(Material provided begins)

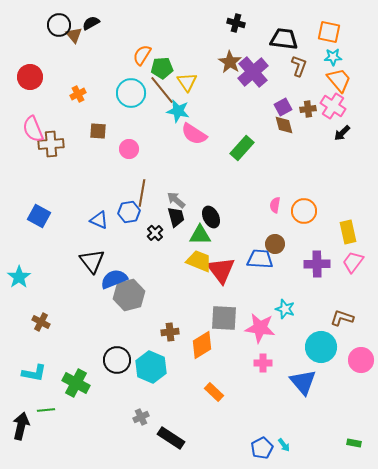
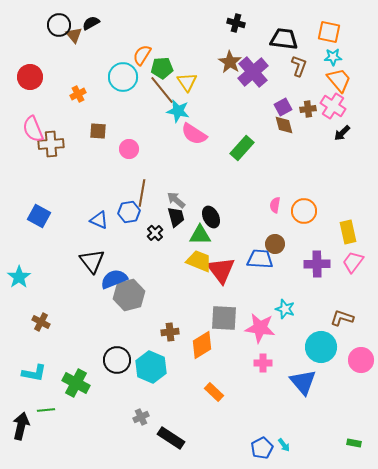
cyan circle at (131, 93): moved 8 px left, 16 px up
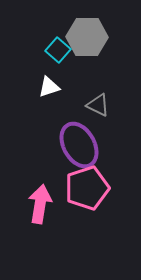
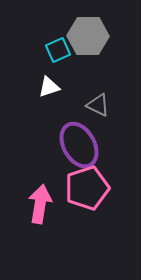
gray hexagon: moved 1 px right, 1 px up
cyan square: rotated 25 degrees clockwise
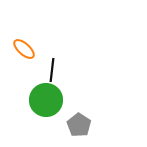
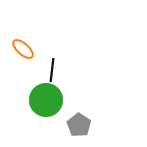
orange ellipse: moved 1 px left
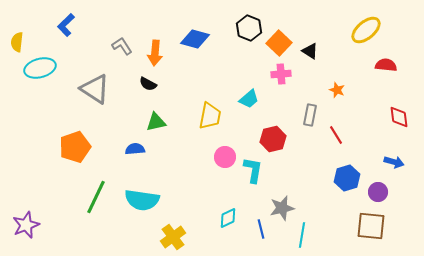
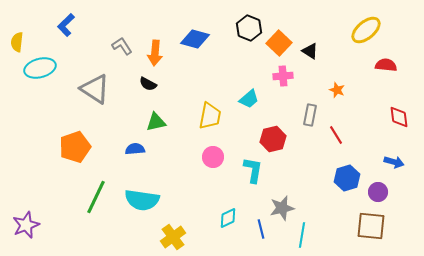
pink cross: moved 2 px right, 2 px down
pink circle: moved 12 px left
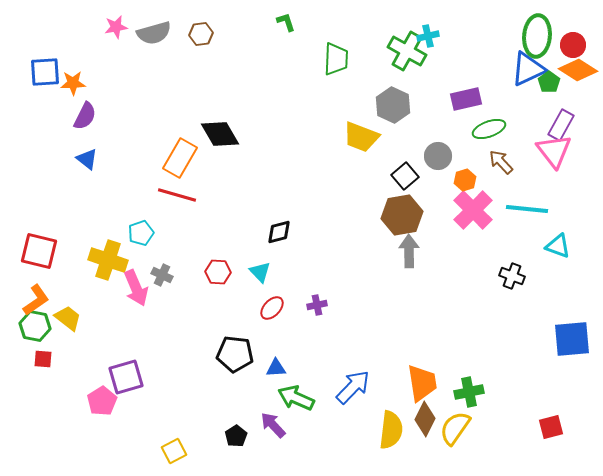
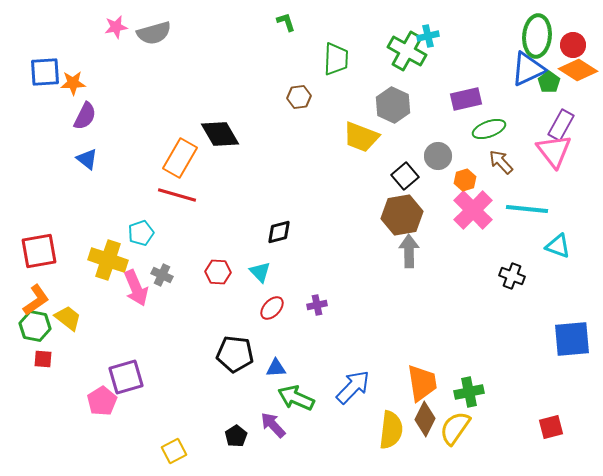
brown hexagon at (201, 34): moved 98 px right, 63 px down
red square at (39, 251): rotated 24 degrees counterclockwise
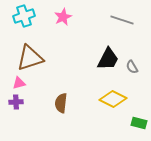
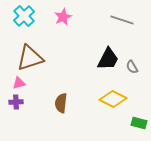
cyan cross: rotated 25 degrees counterclockwise
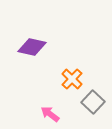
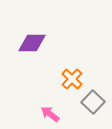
purple diamond: moved 4 px up; rotated 12 degrees counterclockwise
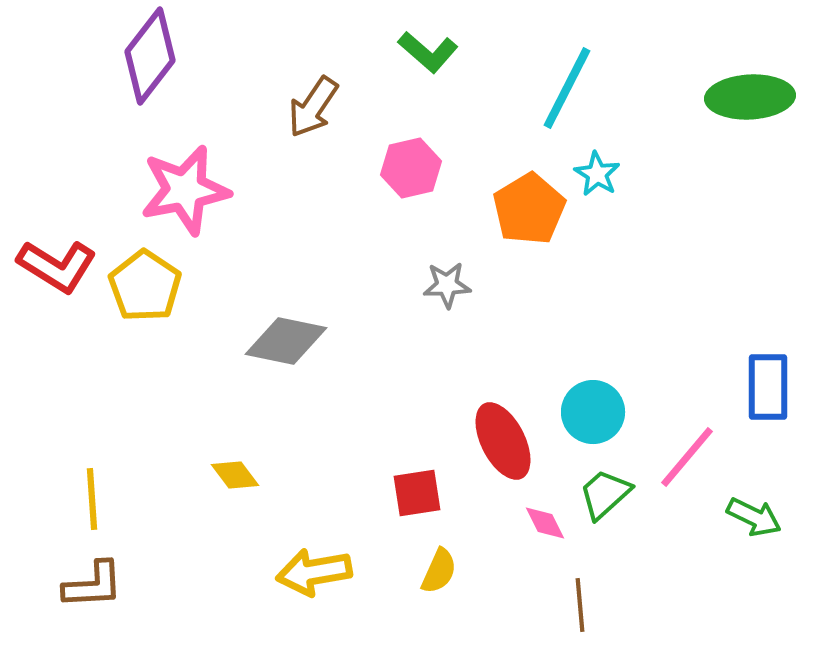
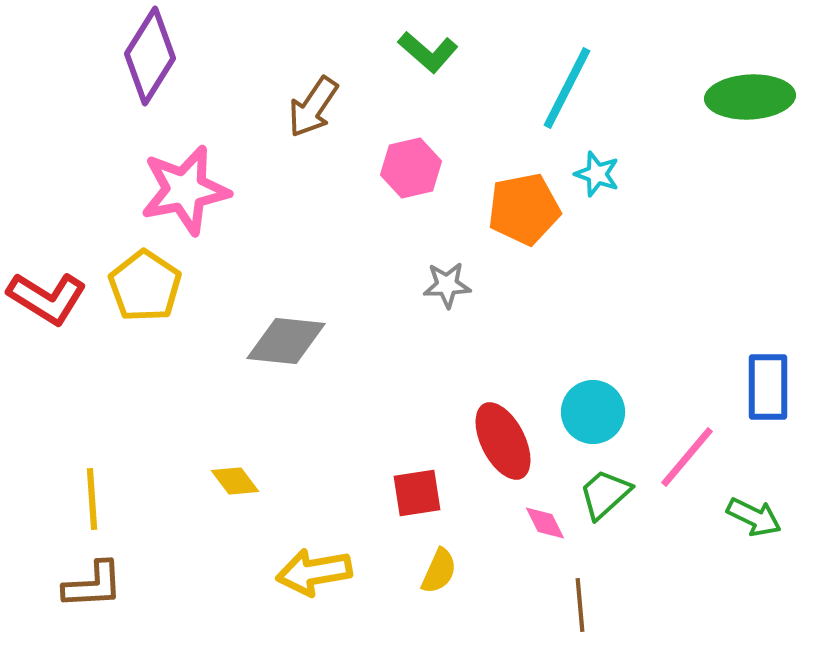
purple diamond: rotated 6 degrees counterclockwise
cyan star: rotated 12 degrees counterclockwise
orange pentagon: moved 5 px left; rotated 20 degrees clockwise
red L-shape: moved 10 px left, 32 px down
gray diamond: rotated 6 degrees counterclockwise
yellow diamond: moved 6 px down
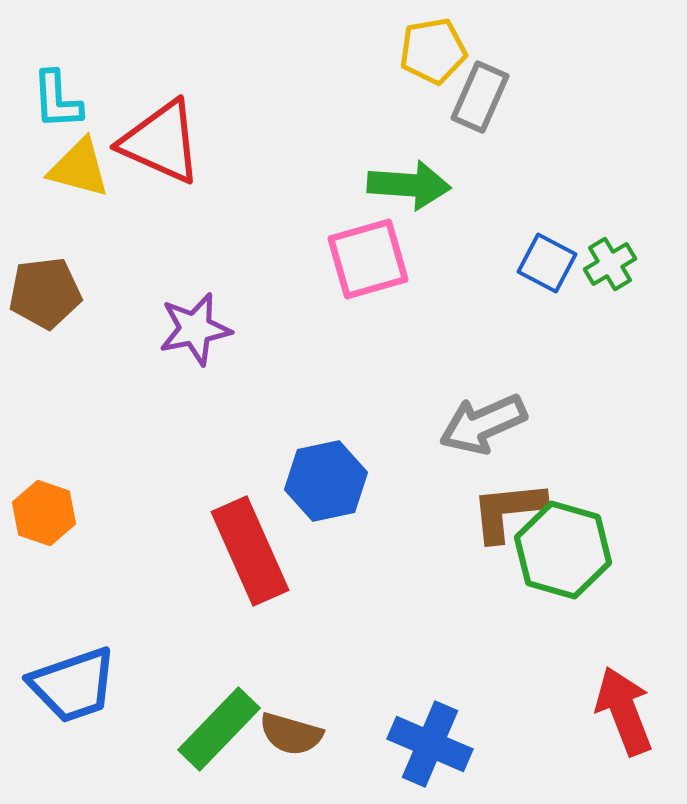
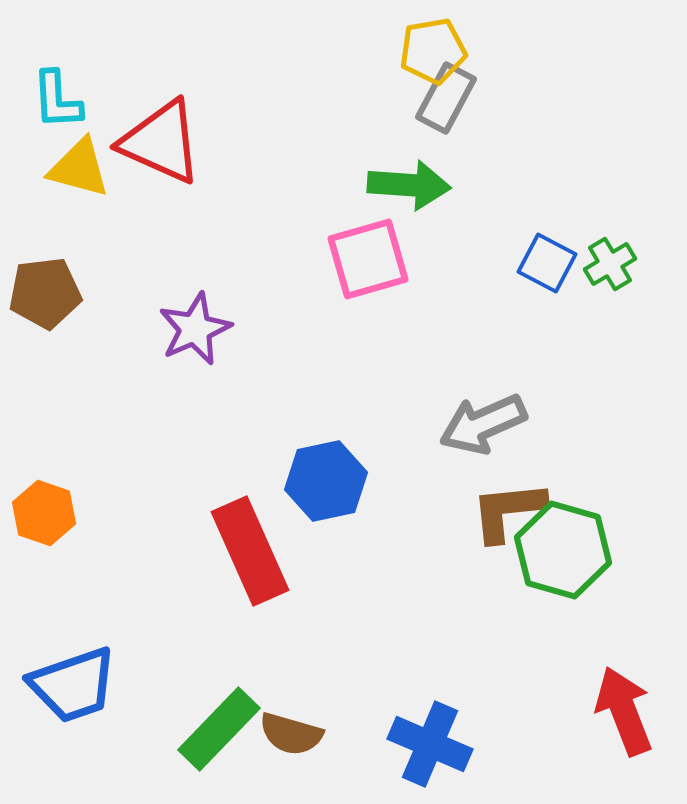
gray rectangle: moved 34 px left, 1 px down; rotated 4 degrees clockwise
purple star: rotated 12 degrees counterclockwise
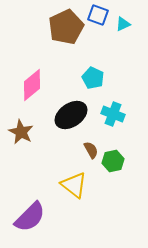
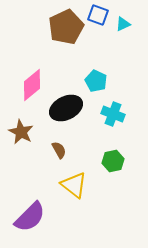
cyan pentagon: moved 3 px right, 3 px down
black ellipse: moved 5 px left, 7 px up; rotated 8 degrees clockwise
brown semicircle: moved 32 px left
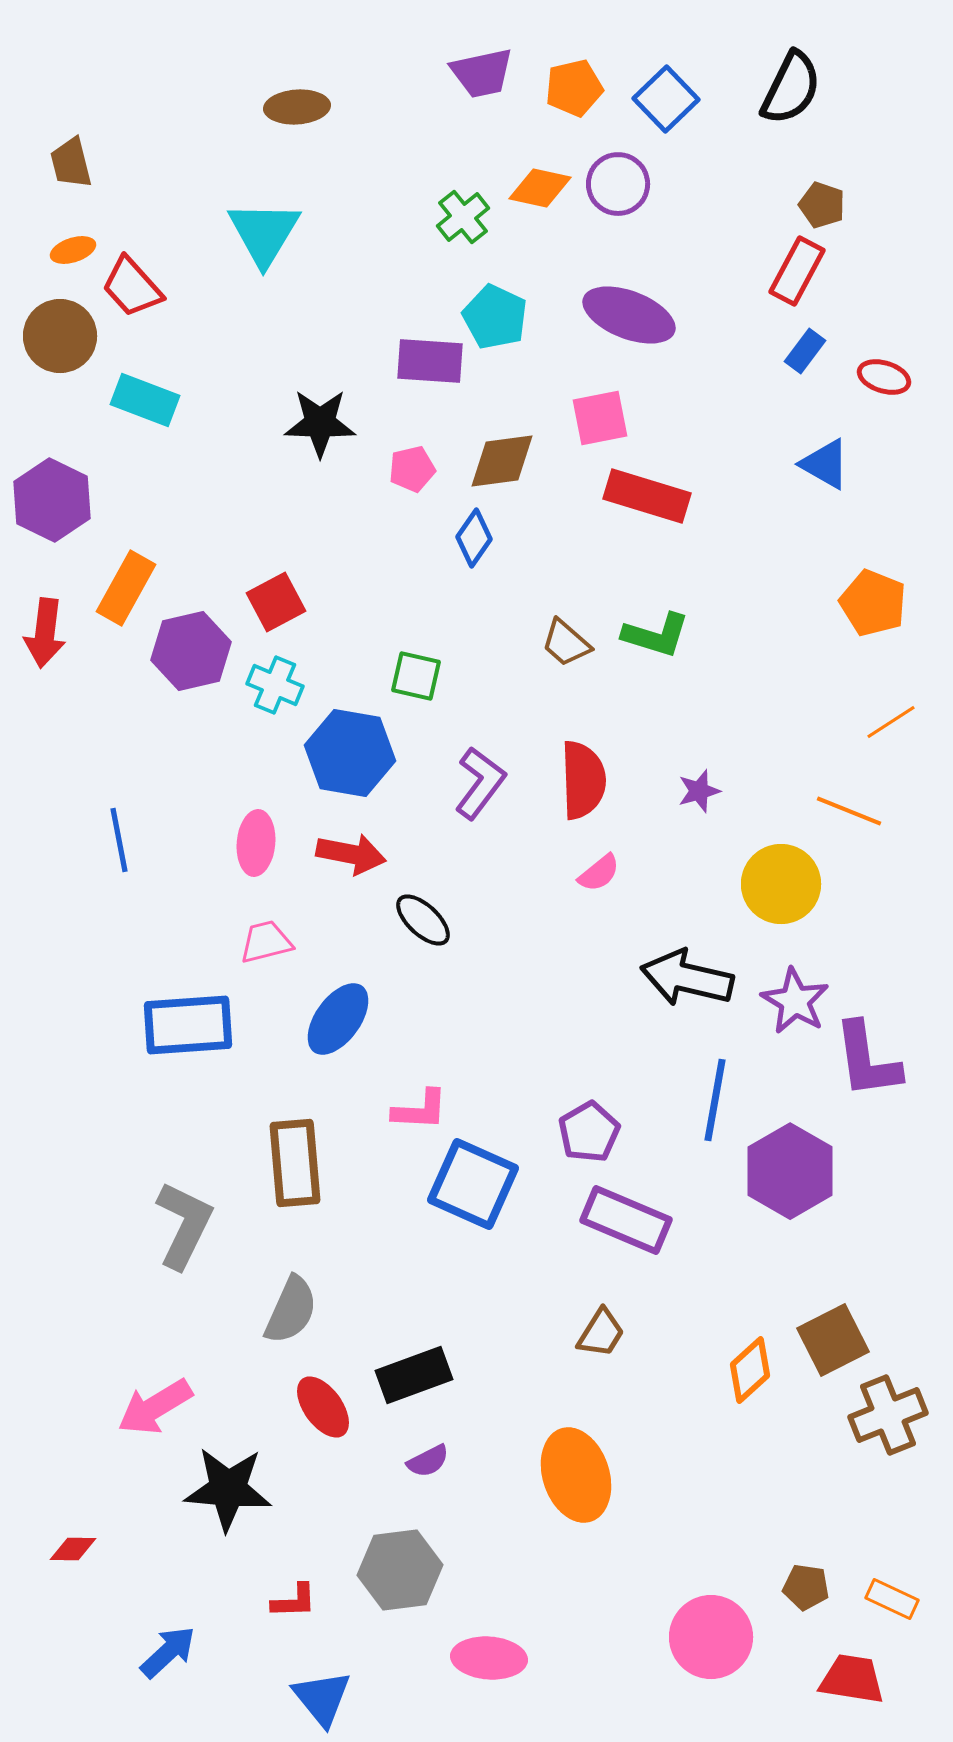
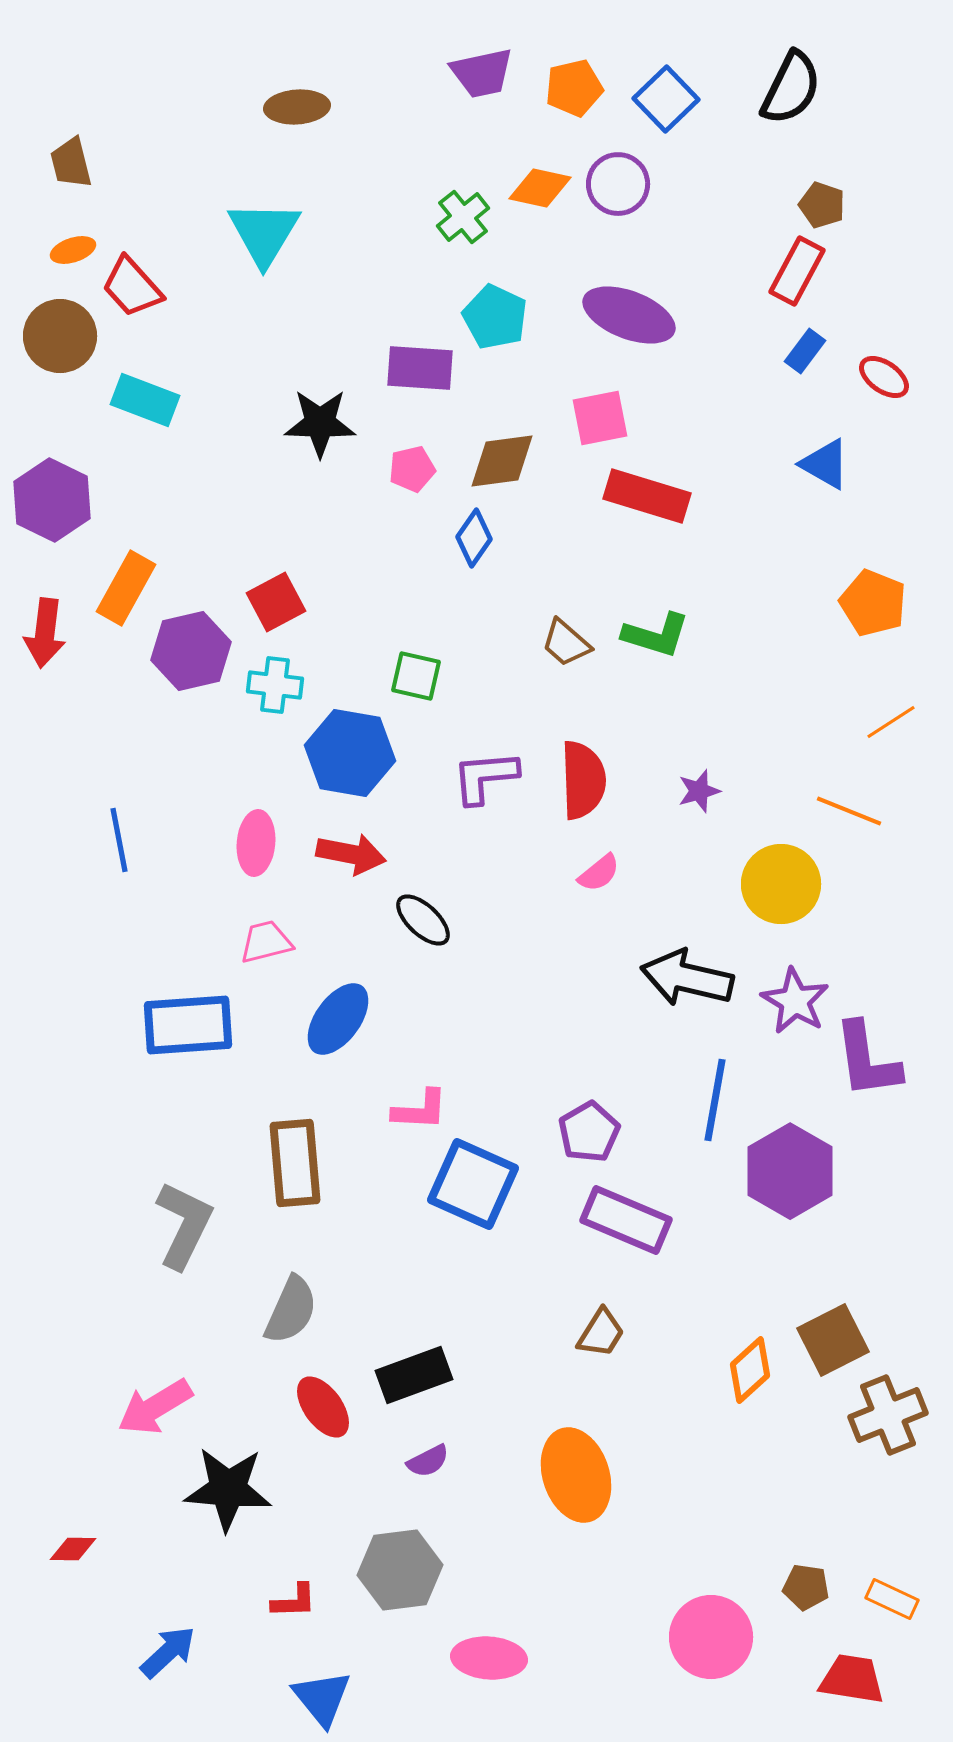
purple rectangle at (430, 361): moved 10 px left, 7 px down
red ellipse at (884, 377): rotated 18 degrees clockwise
cyan cross at (275, 685): rotated 16 degrees counterclockwise
purple L-shape at (480, 783): moved 5 px right, 6 px up; rotated 132 degrees counterclockwise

(Material provided ends)

▸ **What needs to be done**
Whatever pictures the records hold, omit them; give again exactly the lines from the one containing "cyan square: rotated 25 degrees clockwise" through the one containing "purple diamond: rotated".

▸ **Exercise result**
cyan square: rotated 25 degrees clockwise
orange ellipse: moved 1 px left
pink cross: moved 2 px right, 2 px down
pink circle: moved 12 px left
brown hexagon at (201, 34): moved 98 px right, 63 px down
red square at (39, 251): rotated 24 degrees counterclockwise
cyan cross: rotated 25 degrees counterclockwise
purple diamond: moved 4 px up; rotated 12 degrees counterclockwise
purple diamond: rotated 6 degrees counterclockwise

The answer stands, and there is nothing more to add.